- Work to do -
Show every line in the data below that contains the word "kern". Uppercase and lowercase must match.
>> begin The records
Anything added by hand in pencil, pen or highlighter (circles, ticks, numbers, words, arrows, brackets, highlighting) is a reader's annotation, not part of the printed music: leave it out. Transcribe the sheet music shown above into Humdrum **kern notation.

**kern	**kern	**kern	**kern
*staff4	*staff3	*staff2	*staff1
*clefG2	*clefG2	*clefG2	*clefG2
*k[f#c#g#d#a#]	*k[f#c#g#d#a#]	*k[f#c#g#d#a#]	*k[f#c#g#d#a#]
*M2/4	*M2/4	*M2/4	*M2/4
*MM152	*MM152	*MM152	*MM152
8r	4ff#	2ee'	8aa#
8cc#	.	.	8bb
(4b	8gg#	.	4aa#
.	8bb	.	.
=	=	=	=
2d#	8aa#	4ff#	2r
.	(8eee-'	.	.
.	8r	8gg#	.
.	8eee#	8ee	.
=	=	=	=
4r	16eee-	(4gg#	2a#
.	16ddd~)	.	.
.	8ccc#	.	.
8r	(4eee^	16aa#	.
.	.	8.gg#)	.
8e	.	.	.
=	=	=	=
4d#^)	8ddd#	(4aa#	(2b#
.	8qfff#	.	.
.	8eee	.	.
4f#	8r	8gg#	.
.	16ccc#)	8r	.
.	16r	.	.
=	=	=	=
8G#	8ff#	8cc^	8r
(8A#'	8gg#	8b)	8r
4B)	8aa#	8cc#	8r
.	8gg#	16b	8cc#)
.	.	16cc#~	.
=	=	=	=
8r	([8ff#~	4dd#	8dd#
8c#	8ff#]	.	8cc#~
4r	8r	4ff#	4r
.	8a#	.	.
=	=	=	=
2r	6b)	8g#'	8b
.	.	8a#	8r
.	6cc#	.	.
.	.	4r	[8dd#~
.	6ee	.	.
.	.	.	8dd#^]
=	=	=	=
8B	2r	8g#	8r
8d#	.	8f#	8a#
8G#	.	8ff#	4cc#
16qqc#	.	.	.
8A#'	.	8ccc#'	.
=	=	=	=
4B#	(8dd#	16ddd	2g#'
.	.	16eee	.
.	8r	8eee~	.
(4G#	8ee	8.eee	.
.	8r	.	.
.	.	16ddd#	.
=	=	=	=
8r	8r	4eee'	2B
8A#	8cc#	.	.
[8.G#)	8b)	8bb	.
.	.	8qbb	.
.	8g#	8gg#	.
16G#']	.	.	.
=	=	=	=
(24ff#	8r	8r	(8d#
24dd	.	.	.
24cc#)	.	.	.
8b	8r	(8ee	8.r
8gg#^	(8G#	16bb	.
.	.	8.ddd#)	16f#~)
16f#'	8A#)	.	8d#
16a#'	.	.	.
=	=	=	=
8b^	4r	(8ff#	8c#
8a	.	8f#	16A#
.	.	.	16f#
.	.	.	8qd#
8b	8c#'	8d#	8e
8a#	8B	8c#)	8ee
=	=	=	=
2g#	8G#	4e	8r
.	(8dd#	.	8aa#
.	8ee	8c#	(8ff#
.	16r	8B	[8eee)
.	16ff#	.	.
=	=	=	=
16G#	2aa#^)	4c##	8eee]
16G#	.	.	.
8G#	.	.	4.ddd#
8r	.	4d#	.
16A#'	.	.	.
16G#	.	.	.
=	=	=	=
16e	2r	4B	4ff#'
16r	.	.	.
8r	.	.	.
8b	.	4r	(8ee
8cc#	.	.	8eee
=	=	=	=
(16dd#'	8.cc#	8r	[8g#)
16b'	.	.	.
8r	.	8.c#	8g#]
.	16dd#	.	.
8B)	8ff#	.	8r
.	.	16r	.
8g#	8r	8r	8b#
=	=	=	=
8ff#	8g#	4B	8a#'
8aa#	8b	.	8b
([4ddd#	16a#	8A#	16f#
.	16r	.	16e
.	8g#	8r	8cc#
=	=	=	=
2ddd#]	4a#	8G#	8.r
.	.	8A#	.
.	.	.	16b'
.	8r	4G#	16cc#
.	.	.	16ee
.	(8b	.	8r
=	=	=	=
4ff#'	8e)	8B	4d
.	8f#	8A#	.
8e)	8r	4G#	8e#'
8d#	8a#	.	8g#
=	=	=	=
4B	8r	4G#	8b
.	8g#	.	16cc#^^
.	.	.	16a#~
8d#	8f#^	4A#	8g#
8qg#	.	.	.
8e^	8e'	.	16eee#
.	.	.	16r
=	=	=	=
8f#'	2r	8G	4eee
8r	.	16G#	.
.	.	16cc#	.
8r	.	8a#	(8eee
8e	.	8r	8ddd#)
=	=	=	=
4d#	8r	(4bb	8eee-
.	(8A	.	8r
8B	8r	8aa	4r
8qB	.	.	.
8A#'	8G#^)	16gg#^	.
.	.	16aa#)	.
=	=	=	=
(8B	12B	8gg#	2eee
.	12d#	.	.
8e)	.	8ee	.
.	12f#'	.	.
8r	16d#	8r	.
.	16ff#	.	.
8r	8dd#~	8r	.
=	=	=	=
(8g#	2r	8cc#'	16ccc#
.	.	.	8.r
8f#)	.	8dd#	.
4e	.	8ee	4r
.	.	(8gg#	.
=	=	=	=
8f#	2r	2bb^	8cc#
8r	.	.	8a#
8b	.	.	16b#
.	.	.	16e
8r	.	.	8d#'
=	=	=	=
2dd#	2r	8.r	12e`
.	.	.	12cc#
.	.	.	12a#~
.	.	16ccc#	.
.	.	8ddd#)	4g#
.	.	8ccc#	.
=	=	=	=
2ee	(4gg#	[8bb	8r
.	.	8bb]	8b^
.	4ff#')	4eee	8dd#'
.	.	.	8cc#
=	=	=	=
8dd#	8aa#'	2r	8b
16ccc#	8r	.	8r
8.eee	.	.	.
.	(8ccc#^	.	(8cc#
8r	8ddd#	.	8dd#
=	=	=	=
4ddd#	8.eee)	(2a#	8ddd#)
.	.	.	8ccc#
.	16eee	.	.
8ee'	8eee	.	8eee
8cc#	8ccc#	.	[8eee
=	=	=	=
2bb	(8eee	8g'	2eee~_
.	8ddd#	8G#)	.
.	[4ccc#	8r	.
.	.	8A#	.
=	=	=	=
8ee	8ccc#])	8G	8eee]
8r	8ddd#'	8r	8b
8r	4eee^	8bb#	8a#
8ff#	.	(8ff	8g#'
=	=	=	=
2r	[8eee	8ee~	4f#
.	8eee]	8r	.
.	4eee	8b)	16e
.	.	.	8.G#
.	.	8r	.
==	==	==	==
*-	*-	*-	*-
>> end The records
- Reply -
Anything added by hand in pencil, pen or highlighter (circles, ticks, numbers, words, arrows, brackets, highlighting) is a reader's annotation, not part of the printed music: leave it out. Transcribe the sheet music shown above into Humdrum **kern notation.
**kern	**kern	**kern	**kern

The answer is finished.